● Work item:
Each line below that contains the word "away" must be copied.

● Extracted data:
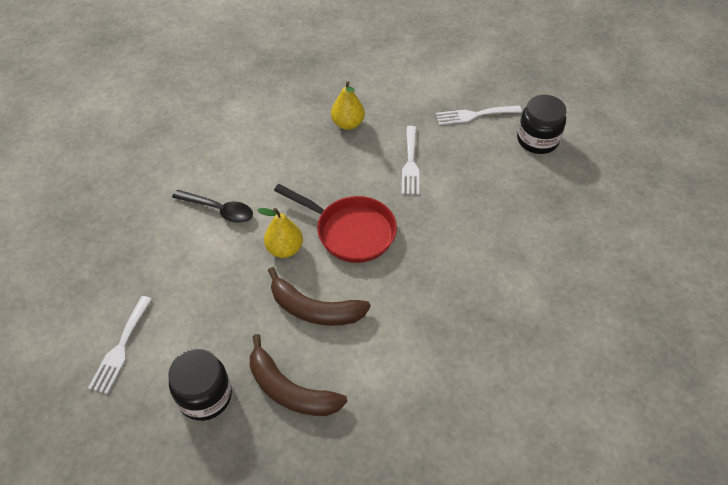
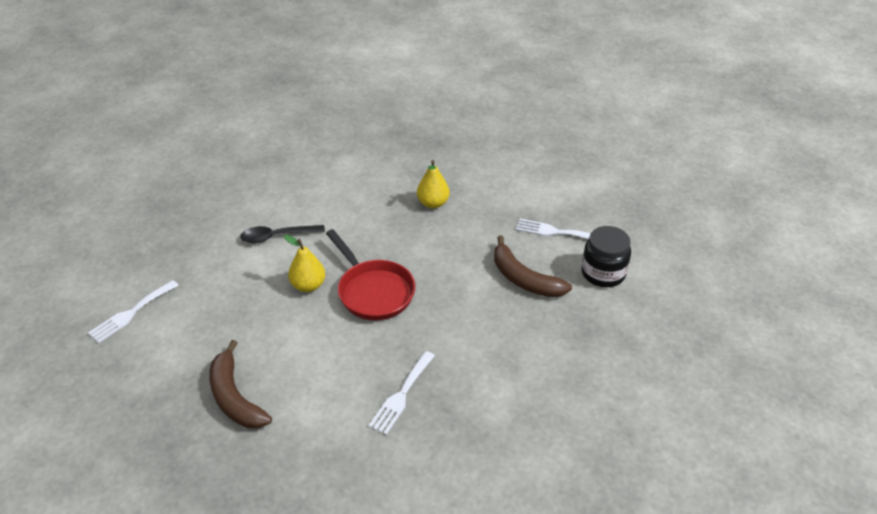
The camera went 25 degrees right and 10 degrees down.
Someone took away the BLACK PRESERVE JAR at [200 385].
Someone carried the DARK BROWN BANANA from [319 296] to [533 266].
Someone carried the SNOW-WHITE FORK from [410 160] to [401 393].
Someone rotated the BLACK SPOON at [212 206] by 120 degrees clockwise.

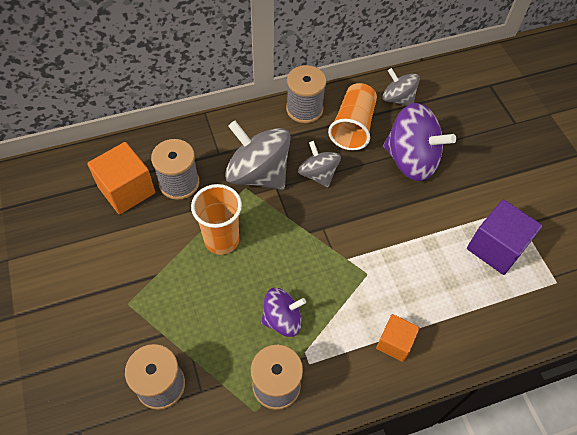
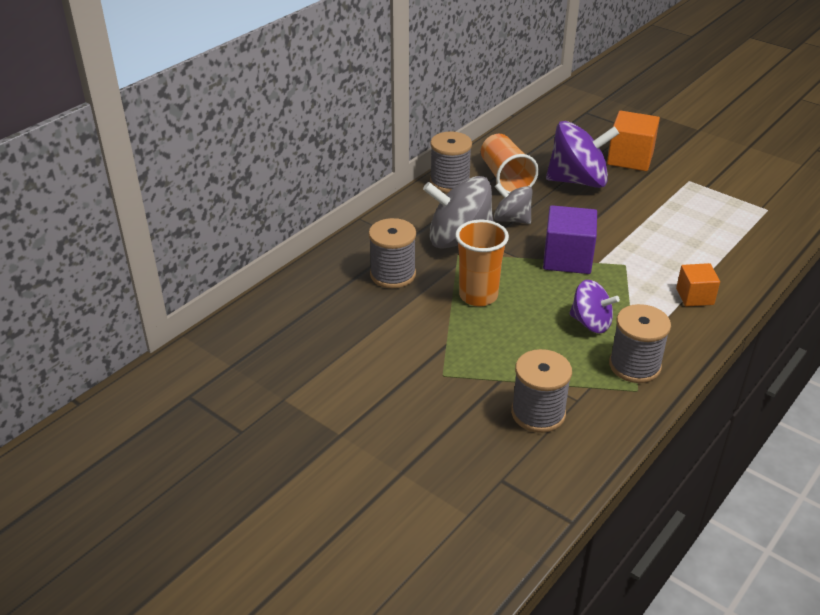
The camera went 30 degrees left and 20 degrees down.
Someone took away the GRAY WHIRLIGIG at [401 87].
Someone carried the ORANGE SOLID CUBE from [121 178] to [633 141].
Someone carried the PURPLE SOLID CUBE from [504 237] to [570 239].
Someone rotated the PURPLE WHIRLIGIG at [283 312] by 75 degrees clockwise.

● Answer:
Someone took away the BLACK PRESERVE JAR at [200 385].
Someone took away the GRAY WHIRLIGIG at [401 87].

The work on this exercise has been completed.